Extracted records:
——————
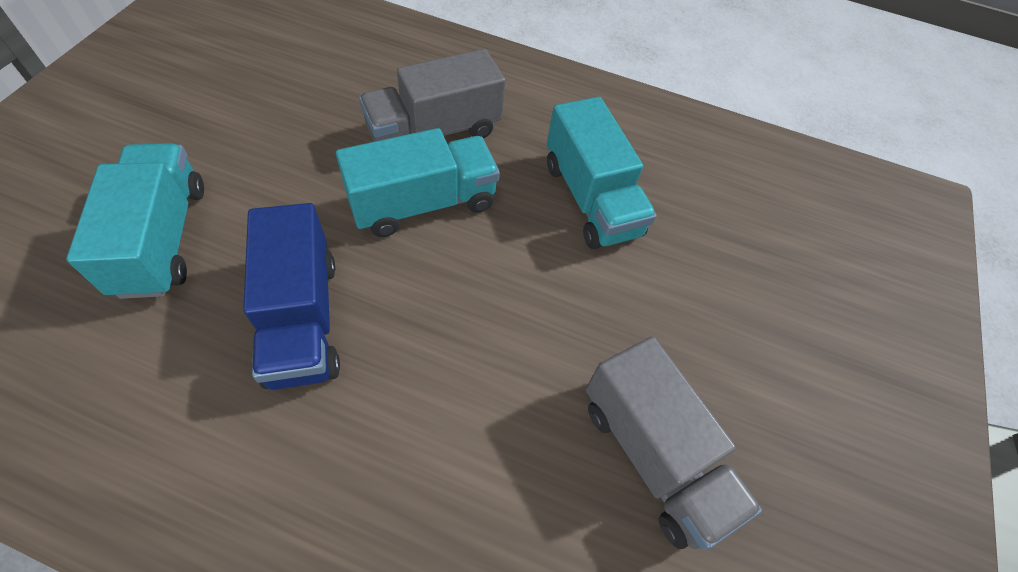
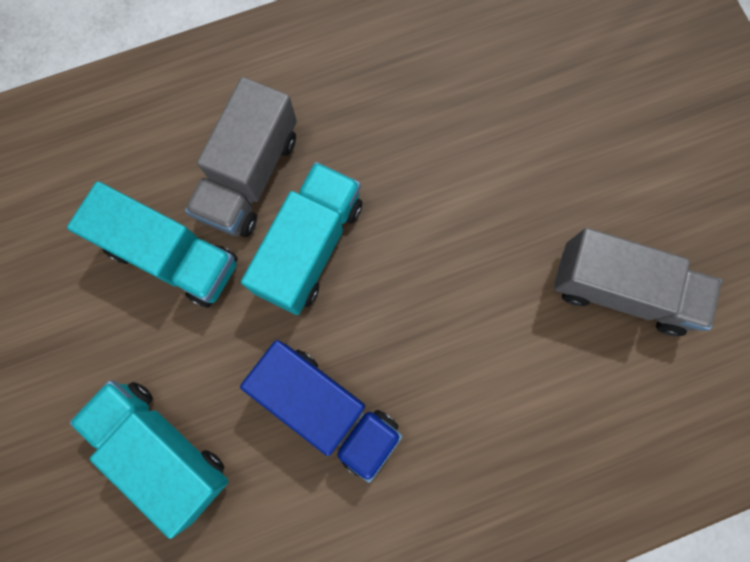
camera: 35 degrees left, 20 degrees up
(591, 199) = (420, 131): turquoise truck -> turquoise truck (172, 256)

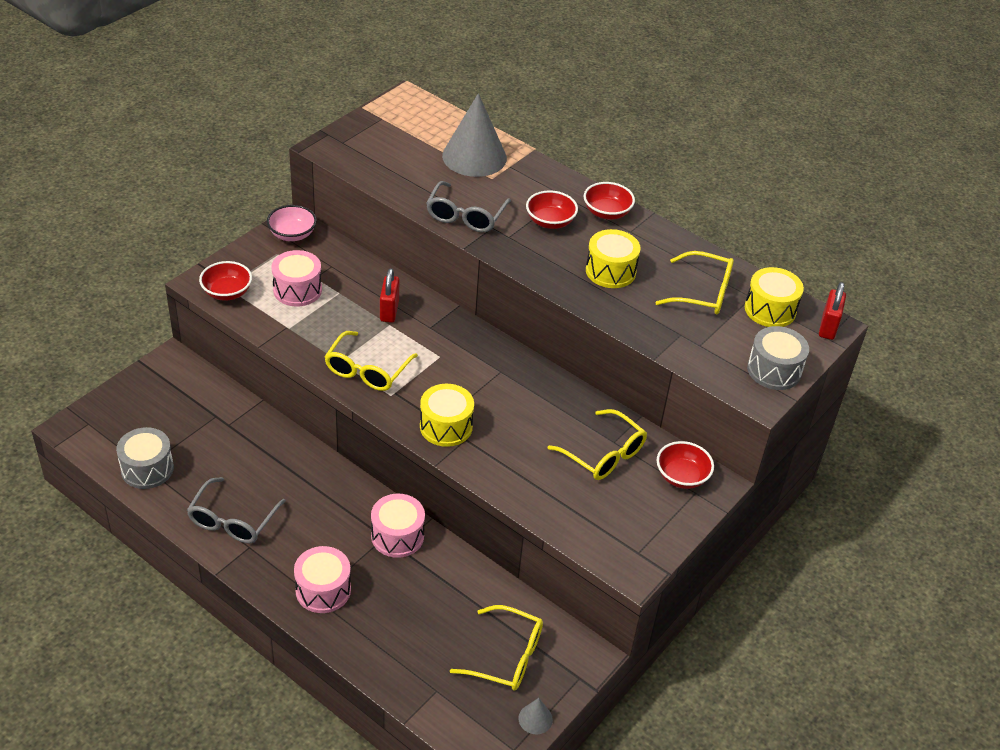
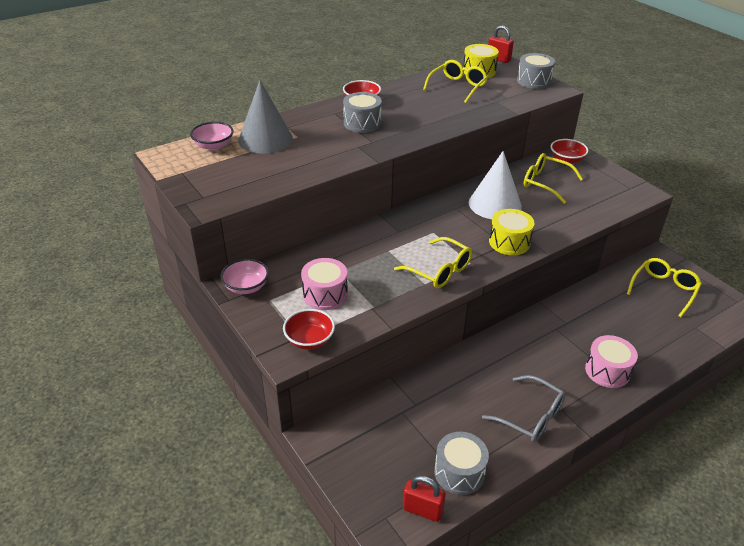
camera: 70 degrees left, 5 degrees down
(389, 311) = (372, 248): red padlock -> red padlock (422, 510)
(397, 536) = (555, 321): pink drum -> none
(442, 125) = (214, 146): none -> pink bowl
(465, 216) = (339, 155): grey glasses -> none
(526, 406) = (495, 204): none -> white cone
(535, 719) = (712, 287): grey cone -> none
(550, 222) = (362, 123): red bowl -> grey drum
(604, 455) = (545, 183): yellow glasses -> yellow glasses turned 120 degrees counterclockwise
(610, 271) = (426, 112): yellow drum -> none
——————
▶ _What to do_
The response consists of the lines above that contain "glasses".

▶ _Written solution_
(465, 216) = (339, 155): grey glasses -> none
(604, 455) = (545, 183): yellow glasses -> yellow glasses turned 120 degrees counterclockwise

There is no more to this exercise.